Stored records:
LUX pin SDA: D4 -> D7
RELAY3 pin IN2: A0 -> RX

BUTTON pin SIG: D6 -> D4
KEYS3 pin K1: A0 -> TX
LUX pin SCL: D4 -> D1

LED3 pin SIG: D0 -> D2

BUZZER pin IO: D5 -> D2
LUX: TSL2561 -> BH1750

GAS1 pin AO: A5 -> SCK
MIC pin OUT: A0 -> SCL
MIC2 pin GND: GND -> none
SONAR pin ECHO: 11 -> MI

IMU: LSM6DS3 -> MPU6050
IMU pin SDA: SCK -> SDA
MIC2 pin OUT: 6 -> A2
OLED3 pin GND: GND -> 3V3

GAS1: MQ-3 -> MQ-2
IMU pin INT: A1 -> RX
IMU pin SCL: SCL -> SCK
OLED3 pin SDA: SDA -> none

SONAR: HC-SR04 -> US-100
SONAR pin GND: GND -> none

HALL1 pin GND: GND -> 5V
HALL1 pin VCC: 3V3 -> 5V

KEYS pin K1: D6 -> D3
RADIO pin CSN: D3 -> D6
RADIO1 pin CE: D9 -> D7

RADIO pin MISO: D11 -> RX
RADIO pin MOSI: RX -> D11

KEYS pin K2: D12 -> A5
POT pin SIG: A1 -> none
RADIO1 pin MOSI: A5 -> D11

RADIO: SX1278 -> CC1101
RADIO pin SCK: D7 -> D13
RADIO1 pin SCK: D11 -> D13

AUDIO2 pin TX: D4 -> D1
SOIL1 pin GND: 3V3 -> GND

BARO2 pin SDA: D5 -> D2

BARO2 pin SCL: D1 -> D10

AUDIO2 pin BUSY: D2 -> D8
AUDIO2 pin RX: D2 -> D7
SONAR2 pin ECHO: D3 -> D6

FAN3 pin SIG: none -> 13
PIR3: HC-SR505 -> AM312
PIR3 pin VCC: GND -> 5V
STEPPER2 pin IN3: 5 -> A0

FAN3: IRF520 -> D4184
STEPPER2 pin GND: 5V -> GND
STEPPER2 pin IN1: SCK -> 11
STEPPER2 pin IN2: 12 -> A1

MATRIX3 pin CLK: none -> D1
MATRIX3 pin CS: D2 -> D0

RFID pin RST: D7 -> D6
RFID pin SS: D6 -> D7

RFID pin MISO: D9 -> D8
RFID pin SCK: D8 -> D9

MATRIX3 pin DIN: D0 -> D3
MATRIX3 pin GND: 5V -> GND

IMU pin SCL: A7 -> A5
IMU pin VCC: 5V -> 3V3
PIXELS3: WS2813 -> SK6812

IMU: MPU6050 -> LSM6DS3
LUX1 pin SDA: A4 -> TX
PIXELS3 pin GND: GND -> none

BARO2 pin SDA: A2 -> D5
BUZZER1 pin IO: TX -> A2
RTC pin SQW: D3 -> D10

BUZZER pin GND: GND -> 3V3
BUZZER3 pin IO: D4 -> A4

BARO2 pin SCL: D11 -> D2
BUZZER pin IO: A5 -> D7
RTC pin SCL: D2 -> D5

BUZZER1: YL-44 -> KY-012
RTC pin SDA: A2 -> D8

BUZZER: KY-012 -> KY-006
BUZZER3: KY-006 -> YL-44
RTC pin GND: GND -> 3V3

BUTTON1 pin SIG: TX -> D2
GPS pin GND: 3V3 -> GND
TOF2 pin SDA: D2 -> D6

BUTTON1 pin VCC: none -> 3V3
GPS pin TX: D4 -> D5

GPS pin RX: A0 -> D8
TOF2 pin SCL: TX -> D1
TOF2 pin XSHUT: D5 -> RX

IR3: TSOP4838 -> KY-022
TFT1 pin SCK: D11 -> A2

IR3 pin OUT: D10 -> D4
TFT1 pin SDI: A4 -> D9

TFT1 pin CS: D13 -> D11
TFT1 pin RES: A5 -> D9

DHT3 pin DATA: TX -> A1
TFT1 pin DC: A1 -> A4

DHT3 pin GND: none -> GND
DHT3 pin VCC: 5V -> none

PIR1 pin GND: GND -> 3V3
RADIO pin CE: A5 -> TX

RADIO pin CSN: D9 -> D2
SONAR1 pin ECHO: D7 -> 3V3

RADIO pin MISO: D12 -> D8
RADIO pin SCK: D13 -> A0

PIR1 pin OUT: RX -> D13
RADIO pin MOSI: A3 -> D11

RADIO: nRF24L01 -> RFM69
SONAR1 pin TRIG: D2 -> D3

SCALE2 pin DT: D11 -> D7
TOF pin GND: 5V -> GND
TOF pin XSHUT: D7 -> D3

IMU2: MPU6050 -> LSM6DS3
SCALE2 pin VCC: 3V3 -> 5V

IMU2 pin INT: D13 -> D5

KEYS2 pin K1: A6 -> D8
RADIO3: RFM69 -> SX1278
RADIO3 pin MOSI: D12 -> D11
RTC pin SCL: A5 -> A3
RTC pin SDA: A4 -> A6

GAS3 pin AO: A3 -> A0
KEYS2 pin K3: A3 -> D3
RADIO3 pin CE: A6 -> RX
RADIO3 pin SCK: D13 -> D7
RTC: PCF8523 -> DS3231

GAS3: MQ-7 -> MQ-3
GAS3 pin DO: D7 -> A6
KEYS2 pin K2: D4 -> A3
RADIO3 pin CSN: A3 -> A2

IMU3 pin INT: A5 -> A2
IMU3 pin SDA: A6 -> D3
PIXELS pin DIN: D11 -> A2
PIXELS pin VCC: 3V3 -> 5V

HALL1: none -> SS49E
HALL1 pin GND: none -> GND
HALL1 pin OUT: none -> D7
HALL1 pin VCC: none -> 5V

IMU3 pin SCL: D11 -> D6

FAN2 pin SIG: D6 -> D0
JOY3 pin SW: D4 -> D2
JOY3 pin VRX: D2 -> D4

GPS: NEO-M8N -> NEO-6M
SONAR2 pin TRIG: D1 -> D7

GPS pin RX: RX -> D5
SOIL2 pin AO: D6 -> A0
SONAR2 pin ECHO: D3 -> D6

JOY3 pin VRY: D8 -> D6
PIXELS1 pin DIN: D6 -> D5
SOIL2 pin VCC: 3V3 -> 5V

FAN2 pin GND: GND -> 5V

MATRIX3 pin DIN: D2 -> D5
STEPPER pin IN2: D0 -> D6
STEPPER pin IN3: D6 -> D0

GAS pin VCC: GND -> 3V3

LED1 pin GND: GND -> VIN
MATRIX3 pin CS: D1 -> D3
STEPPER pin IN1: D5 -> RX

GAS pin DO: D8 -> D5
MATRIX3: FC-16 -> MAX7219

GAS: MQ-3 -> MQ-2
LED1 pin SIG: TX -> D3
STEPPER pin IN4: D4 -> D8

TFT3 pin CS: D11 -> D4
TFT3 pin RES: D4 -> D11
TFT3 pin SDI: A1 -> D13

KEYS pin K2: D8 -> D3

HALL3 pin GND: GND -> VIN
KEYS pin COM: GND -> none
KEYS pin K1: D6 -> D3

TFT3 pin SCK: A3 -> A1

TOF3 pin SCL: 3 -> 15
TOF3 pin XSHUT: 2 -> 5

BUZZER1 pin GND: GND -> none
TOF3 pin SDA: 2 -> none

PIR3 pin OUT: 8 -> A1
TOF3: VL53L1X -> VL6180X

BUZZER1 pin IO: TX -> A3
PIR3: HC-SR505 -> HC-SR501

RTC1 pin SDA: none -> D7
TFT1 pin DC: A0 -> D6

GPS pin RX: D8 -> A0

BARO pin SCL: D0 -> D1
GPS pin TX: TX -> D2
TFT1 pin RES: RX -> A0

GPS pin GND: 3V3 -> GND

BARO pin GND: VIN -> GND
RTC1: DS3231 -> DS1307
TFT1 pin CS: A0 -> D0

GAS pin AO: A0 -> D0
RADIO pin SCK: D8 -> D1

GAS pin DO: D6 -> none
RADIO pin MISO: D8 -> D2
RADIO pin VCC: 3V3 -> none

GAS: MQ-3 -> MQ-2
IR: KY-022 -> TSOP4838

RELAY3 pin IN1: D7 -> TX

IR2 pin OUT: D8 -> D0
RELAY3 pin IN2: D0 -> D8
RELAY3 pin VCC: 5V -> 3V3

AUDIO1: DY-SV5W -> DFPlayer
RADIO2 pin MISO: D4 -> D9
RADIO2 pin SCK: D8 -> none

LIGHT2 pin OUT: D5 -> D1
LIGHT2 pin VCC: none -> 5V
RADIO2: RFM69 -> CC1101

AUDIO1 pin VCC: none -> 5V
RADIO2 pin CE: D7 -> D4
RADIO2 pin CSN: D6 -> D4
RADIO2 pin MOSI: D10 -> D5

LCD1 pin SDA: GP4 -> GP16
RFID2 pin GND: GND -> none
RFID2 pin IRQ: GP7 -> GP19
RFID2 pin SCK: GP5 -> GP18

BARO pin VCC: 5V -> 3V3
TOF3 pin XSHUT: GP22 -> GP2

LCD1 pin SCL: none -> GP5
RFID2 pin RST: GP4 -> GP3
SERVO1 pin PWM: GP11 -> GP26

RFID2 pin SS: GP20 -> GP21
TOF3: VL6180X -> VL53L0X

### [WHAT YOU ARE ASKED TO DO]
Every line above that holds "XSHUT" should be copied out.

### [EXERCISE ANSWER]
TOF2 pin XSHUT: D5 -> RX
TOF pin XSHUT: D7 -> D3
TOF3 pin XSHUT: 2 -> 5
TOF3 pin XSHUT: GP22 -> GP2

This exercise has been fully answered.